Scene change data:
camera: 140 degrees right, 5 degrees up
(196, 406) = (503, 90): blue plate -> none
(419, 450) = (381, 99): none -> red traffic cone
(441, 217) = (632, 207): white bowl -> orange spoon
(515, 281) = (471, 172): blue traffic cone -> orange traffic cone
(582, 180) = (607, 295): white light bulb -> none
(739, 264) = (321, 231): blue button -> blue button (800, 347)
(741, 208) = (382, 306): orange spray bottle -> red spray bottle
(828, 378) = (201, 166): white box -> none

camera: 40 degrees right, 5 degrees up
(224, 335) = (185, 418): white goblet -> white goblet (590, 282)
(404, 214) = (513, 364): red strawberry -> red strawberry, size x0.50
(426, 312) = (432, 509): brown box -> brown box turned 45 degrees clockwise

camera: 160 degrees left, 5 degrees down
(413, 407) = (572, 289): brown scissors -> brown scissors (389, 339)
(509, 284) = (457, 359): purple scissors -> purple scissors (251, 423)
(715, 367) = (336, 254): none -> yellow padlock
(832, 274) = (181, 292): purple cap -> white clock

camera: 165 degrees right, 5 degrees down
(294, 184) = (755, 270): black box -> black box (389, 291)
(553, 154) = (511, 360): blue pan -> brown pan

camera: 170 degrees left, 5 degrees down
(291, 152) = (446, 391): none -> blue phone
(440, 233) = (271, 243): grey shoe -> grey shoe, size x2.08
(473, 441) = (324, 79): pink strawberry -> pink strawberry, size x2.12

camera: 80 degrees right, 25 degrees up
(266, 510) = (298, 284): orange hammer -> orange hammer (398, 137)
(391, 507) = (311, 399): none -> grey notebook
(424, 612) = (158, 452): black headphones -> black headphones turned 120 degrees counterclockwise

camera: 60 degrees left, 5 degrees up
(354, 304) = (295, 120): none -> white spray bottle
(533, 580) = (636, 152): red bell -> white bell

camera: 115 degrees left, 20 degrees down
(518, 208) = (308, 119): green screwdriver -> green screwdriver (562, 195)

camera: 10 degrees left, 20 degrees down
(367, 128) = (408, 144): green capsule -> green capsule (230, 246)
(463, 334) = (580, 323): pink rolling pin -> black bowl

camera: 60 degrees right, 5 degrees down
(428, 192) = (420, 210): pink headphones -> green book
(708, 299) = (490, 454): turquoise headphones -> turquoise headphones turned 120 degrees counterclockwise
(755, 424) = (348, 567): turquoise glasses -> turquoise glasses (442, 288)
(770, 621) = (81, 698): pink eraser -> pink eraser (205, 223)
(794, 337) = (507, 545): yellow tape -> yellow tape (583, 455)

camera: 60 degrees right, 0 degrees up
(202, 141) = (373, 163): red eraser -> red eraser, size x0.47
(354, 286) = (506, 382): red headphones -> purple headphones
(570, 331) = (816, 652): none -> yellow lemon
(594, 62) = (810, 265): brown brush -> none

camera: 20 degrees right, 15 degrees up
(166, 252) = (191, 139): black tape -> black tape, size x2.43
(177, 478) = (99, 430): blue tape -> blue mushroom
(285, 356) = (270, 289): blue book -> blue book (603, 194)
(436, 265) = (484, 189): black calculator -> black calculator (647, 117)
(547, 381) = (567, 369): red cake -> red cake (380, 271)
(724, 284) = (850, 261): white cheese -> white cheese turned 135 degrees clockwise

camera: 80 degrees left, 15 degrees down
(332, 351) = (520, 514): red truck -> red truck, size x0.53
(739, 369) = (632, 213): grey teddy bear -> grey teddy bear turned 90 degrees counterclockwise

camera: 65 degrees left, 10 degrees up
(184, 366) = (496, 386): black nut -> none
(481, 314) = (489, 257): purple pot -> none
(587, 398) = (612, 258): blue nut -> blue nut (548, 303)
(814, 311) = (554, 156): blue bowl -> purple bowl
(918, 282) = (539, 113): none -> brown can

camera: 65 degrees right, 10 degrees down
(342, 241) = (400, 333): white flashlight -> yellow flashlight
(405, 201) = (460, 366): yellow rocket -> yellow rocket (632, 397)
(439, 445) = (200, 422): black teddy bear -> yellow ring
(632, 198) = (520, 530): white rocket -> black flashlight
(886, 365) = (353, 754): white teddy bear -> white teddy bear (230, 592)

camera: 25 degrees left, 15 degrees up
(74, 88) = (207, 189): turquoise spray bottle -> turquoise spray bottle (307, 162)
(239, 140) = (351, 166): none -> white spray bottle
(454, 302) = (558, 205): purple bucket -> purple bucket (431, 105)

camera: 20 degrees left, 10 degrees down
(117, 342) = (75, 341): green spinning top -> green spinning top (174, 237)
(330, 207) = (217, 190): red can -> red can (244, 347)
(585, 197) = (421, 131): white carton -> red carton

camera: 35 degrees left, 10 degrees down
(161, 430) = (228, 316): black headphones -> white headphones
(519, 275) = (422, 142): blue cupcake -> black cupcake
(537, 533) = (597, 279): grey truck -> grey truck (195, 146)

## Your objective
The task here is to output the line with "(918, 282) = (539, 113): none -> brown can" and all lines after it to the end of the records above, exactly and only those.

## Worked solution
(918, 282) = (539, 113): none -> brown can

camera: 65 degrees right, 10 degrees down
(342, 241) = (400, 333): white flashlight -> yellow flashlight
(405, 201) = (460, 366): yellow rocket -> yellow rocket (632, 397)
(439, 445) = (200, 422): black teddy bear -> yellow ring
(632, 198) = (520, 530): white rocket -> black flashlight
(886, 365) = (353, 754): white teddy bear -> white teddy bear (230, 592)

camera: 25 degrees left, 15 degrees up
(74, 88) = (207, 189): turquoise spray bottle -> turquoise spray bottle (307, 162)
(239, 140) = (351, 166): none -> white spray bottle
(454, 302) = (558, 205): purple bucket -> purple bucket (431, 105)

camera: 20 degrees left, 10 degrees down
(117, 342) = (75, 341): green spinning top -> green spinning top (174, 237)
(330, 207) = (217, 190): red can -> red can (244, 347)
(585, 197) = (421, 131): white carton -> red carton

camera: 35 degrees left, 10 degrees down
(161, 430) = (228, 316): black headphones -> white headphones
(519, 275) = (422, 142): blue cupcake -> black cupcake
(537, 533) = (597, 279): grey truck -> grey truck (195, 146)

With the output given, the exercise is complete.